BEGIN Records supplied
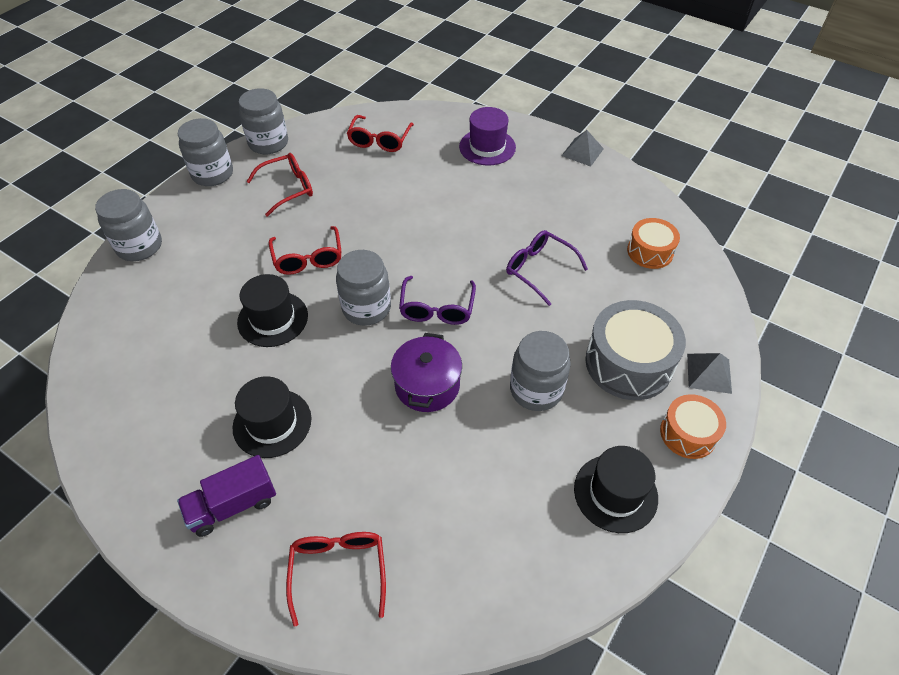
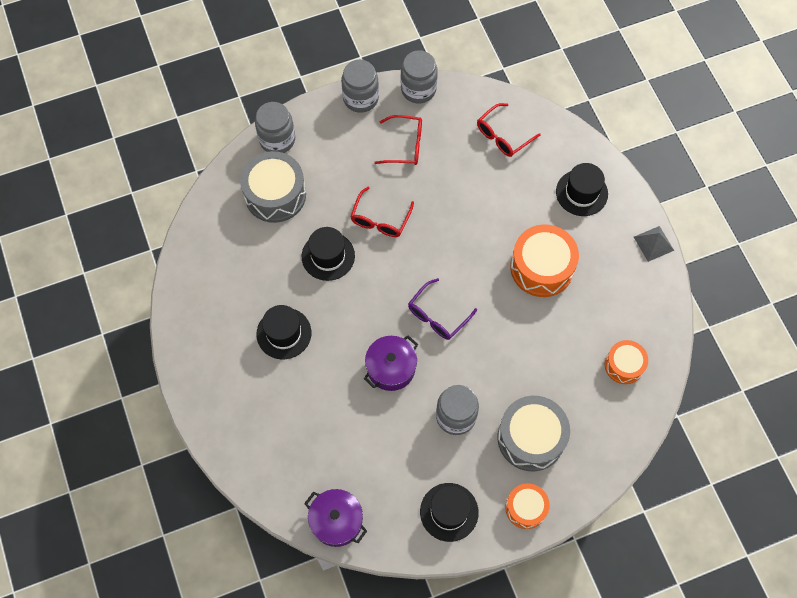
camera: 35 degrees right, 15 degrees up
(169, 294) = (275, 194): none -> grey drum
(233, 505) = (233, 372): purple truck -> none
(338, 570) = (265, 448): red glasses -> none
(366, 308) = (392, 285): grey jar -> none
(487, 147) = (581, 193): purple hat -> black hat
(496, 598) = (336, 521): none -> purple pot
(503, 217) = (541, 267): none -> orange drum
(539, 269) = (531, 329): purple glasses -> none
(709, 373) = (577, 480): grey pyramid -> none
END Records supplied
BEGIN Records supplied
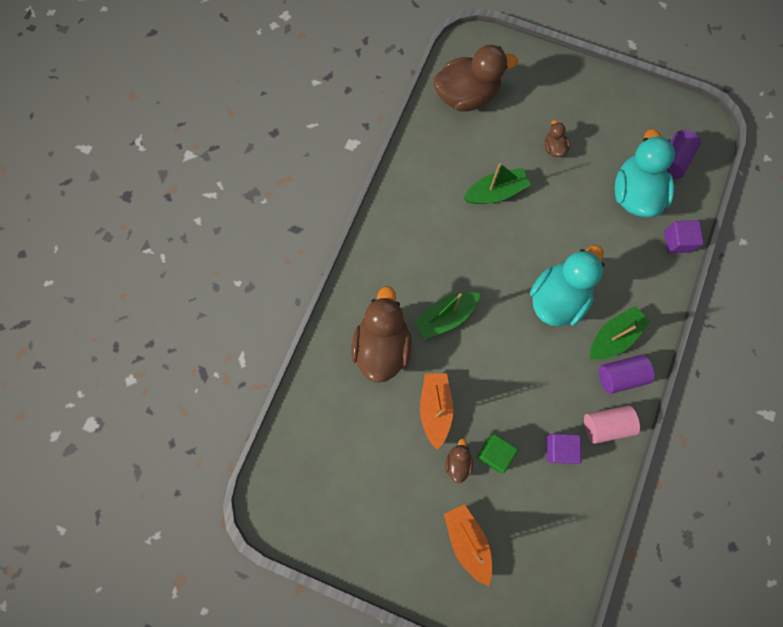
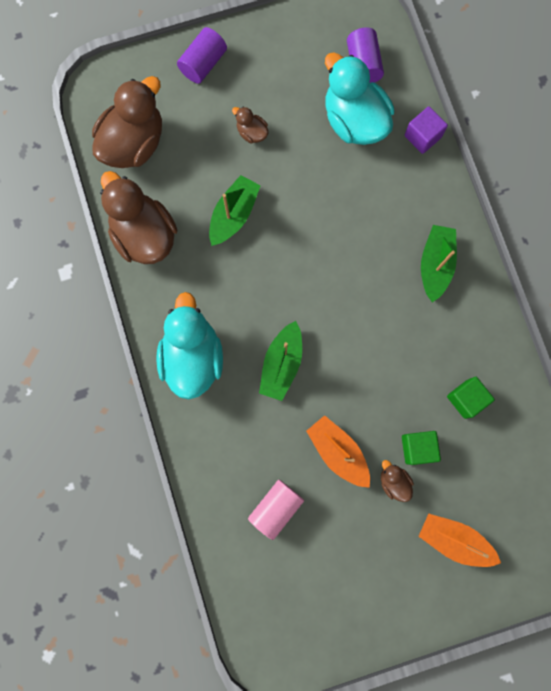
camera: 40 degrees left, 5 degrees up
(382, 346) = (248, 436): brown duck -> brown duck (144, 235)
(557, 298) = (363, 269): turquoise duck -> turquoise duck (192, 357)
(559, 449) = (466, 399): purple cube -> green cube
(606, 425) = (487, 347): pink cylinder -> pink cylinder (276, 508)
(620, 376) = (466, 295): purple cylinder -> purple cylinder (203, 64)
END Records supplied
BEGIN Records supplied
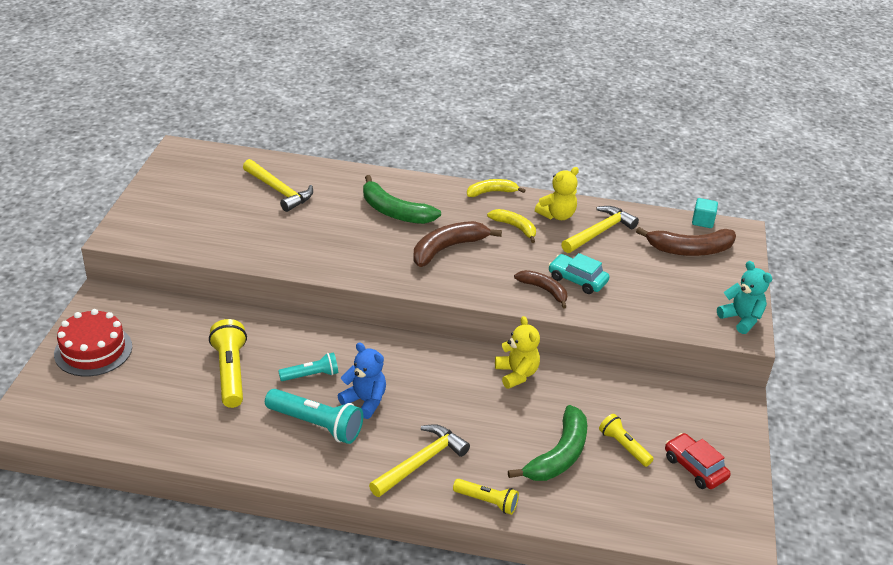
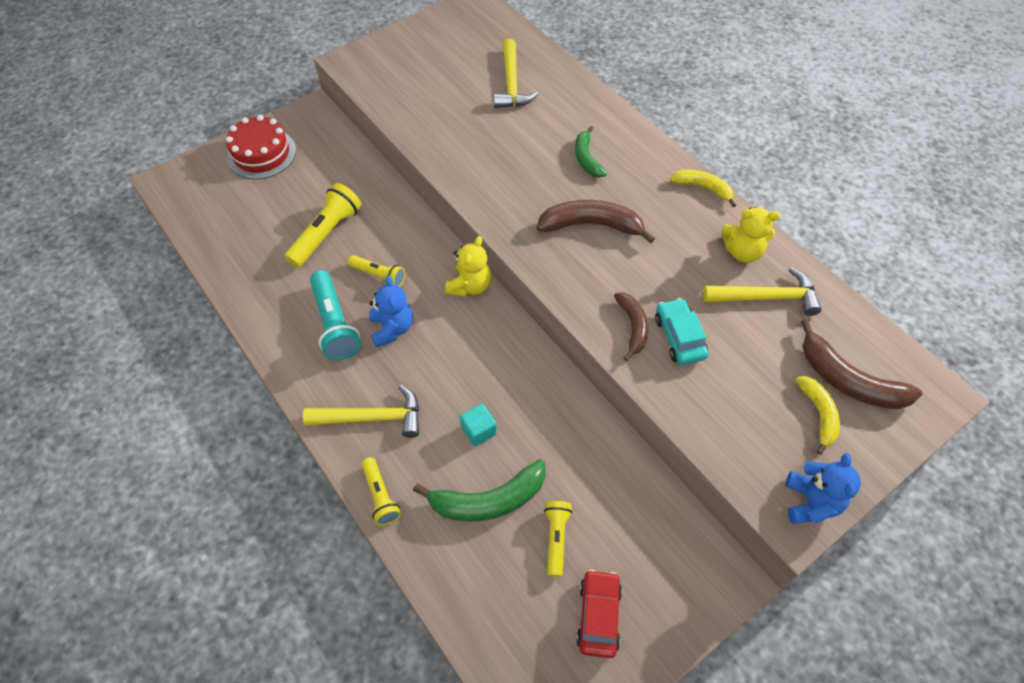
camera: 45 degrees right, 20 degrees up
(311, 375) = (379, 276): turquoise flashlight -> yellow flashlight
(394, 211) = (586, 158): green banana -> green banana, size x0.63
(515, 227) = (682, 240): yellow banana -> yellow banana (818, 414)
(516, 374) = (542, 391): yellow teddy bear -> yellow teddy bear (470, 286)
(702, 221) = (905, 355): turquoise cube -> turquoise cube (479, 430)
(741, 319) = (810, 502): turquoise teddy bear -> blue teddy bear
END Records supplied
* [Required action]:
From the records, copy every line that has the string "bear" in it.

* [Finished exercise]:
(516, 374) = (542, 391): yellow teddy bear -> yellow teddy bear (470, 286)
(741, 319) = (810, 502): turquoise teddy bear -> blue teddy bear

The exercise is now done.